SOURCE INFORMATION ▸
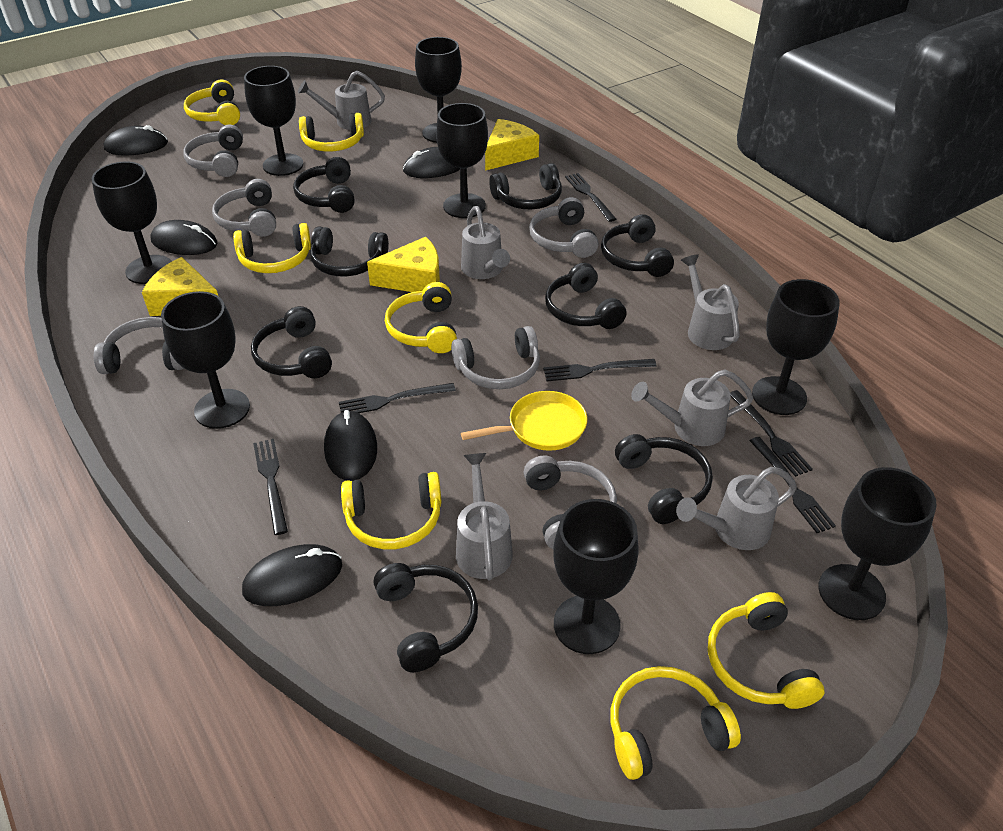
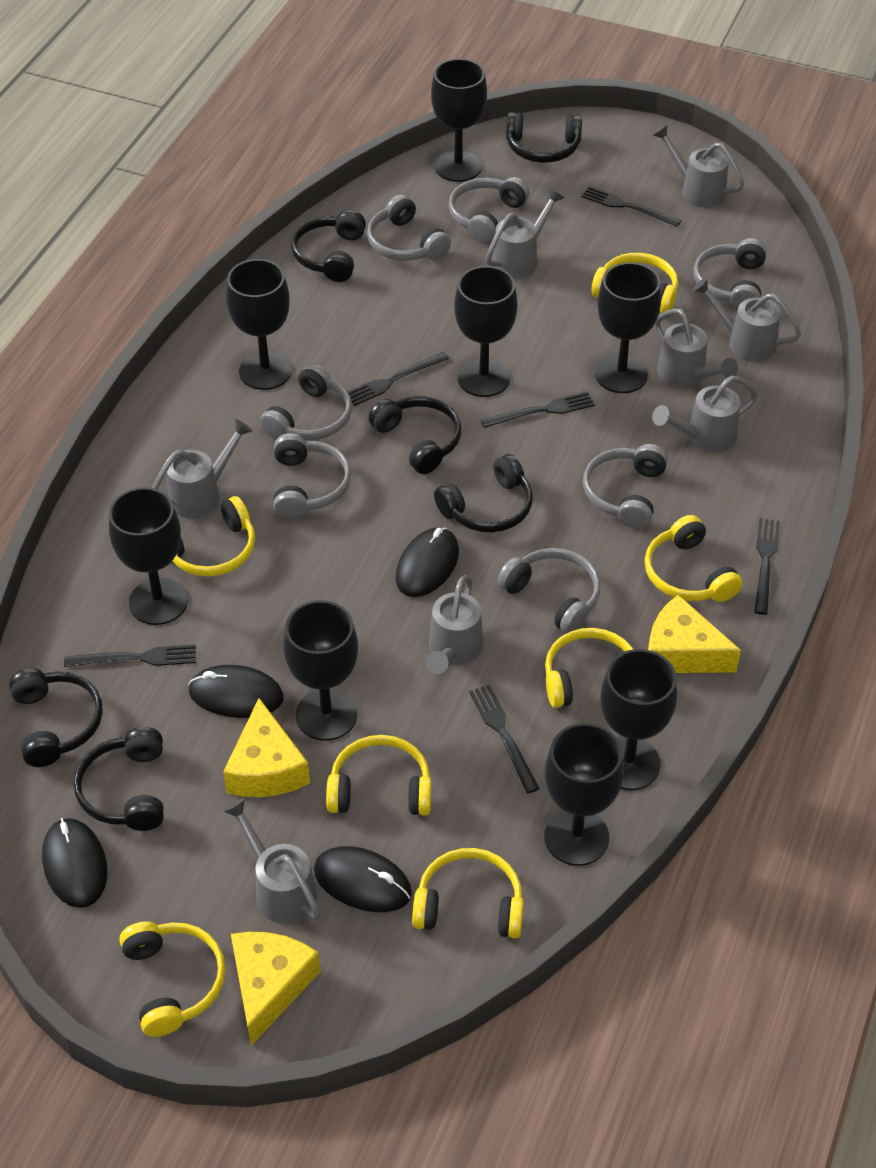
black headphones: 8 -> 6
black mouse: 5 -> 4
grey headphones: 6 -> 7
grey watering can: 6 -> 8
yellow pan: 1 -> 0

THE TASK ▸ Which lines of the data include "headphones"? Copy each of them.

EXPECTED ANSWER ▸
black headphones: 8 -> 6
grey headphones: 6 -> 7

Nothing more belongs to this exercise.